_Entries taken from a collection:_
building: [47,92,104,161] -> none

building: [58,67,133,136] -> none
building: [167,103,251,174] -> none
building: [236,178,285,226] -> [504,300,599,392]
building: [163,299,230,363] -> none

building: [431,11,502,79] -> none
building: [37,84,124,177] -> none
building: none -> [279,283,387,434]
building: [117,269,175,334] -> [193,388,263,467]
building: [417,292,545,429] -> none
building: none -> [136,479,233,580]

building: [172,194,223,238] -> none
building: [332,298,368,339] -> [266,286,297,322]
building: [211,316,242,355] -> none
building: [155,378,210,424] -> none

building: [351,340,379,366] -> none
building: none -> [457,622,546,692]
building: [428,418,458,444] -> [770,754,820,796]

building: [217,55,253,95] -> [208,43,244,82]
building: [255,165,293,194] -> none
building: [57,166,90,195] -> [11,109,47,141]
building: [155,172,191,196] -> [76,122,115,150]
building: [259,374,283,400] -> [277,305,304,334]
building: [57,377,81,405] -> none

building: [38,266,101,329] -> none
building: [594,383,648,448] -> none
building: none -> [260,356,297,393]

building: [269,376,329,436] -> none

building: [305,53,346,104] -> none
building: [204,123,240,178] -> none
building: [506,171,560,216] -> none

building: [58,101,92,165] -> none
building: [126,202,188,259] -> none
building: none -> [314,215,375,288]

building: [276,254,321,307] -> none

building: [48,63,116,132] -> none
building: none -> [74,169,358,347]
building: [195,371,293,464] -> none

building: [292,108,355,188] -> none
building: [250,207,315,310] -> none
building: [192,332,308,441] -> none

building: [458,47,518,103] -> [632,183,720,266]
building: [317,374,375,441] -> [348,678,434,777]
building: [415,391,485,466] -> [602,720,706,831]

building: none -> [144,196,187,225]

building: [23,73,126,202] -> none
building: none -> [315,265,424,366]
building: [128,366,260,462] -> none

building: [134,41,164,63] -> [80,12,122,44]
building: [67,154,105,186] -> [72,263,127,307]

_Task goal:_ Return the lines beginning at the one that contains "building: [417,292,545,429] -> none" and continuing through the last line of the data, exactly as they stand and without any others.

_Task output:_
building: [417,292,545,429] -> none
building: none -> [136,479,233,580]

building: [172,194,223,238] -> none
building: [332,298,368,339] -> [266,286,297,322]
building: [211,316,242,355] -> none
building: [155,378,210,424] -> none

building: [351,340,379,366] -> none
building: none -> [457,622,546,692]
building: [428,418,458,444] -> [770,754,820,796]

building: [217,55,253,95] -> [208,43,244,82]
building: [255,165,293,194] -> none
building: [57,166,90,195] -> [11,109,47,141]
building: [155,172,191,196] -> [76,122,115,150]
building: [259,374,283,400] -> [277,305,304,334]
building: [57,377,81,405] -> none

building: [38,266,101,329] -> none
building: [594,383,648,448] -> none
building: none -> [260,356,297,393]

building: [269,376,329,436] -> none

building: [305,53,346,104] -> none
building: [204,123,240,178] -> none
building: [506,171,560,216] -> none

building: [58,101,92,165] -> none
building: [126,202,188,259] -> none
building: none -> [314,215,375,288]

building: [276,254,321,307] -> none

building: [48,63,116,132] -> none
building: none -> [74,169,358,347]
building: [195,371,293,464] -> none

building: [292,108,355,188] -> none
building: [250,207,315,310] -> none
building: [192,332,308,441] -> none

building: [458,47,518,103] -> [632,183,720,266]
building: [317,374,375,441] -> [348,678,434,777]
building: [415,391,485,466] -> [602,720,706,831]

building: none -> [144,196,187,225]

building: [23,73,126,202] -> none
building: none -> [315,265,424,366]
building: [128,366,260,462] -> none

building: [134,41,164,63] -> [80,12,122,44]
building: [67,154,105,186] -> [72,263,127,307]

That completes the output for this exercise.